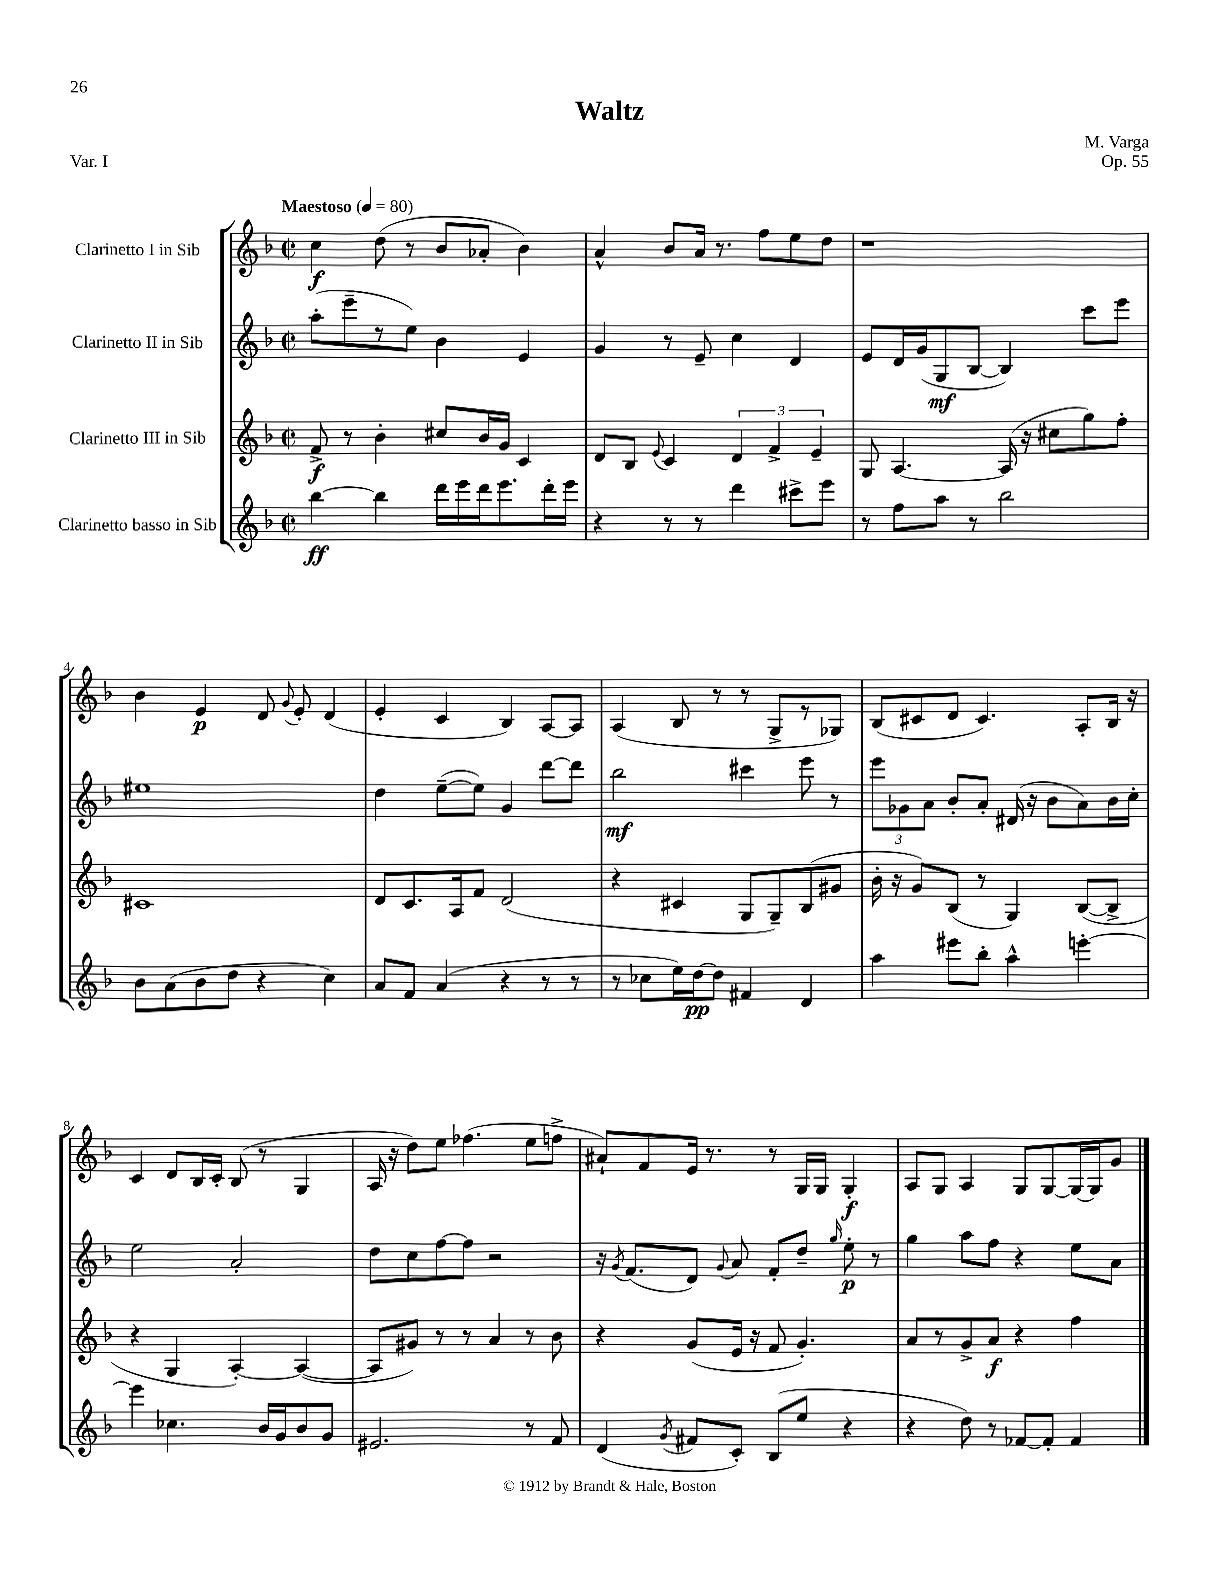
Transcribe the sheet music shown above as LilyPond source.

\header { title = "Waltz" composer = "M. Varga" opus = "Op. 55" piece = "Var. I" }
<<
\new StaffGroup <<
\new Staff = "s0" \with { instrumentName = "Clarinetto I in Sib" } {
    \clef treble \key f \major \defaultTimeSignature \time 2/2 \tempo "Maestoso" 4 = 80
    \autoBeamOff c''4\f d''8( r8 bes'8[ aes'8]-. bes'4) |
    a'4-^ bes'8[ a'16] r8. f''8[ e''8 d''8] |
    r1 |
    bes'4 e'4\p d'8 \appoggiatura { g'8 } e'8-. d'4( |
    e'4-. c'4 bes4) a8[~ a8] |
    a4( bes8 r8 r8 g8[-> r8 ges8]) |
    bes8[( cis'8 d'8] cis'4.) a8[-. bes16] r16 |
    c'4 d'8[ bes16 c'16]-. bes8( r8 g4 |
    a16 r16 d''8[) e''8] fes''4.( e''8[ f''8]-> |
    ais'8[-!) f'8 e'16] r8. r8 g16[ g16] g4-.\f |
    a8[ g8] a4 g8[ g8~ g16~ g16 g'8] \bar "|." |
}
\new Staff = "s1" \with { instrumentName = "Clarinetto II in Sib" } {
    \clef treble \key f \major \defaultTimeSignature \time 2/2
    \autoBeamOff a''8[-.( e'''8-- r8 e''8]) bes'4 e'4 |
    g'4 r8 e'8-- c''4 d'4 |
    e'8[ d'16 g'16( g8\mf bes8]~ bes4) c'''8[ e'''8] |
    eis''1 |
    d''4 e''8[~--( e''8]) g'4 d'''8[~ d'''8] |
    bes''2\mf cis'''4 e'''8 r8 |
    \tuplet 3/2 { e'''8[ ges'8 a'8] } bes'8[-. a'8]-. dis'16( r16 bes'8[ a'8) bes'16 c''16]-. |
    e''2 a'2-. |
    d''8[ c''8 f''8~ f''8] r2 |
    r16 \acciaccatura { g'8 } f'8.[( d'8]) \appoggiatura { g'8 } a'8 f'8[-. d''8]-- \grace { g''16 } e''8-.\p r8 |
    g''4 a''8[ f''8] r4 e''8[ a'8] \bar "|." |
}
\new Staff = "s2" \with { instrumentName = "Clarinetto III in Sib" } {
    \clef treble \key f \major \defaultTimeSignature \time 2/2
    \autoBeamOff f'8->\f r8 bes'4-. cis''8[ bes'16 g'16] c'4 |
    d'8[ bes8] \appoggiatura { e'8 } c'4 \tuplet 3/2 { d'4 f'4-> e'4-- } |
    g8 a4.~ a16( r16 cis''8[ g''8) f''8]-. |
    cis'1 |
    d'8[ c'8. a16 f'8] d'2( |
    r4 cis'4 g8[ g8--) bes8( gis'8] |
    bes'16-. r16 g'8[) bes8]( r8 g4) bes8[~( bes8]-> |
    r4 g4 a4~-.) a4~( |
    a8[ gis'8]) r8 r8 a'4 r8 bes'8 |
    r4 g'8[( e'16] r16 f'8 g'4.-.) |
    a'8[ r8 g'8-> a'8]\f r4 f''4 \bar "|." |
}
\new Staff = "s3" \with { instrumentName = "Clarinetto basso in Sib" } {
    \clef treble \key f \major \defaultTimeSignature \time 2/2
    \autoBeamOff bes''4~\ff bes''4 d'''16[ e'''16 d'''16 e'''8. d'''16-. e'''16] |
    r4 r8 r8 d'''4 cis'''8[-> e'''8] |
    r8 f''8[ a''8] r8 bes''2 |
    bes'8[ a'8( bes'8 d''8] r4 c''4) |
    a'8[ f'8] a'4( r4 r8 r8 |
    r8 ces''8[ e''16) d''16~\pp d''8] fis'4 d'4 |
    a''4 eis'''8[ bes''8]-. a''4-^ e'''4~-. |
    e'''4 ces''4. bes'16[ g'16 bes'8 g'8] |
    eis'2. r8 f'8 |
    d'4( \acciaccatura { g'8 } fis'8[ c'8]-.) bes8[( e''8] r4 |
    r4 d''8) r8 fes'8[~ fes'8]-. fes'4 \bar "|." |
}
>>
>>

········

:: Your instructions ::
Which lines in the records above contain the string "appoggiatura"? Pull out each of those lines and copy it unchanged.

:: The answer ::
    bes'4 e'4\p d'8 \appoggiatura { g'8 } e'8-. d'4( |
    r16 \acciaccatura { g'8 } f'8.[( d'8]) \appoggiatura { g'8 } a'8 f'8[-. d''8]-- \grace { g''16 } e''8-.\p r8 |
    d'8[ bes8] \appoggiatura { e'8 } c'4 \tuplet 3/2 { d'4 f'4-> e'4-- } |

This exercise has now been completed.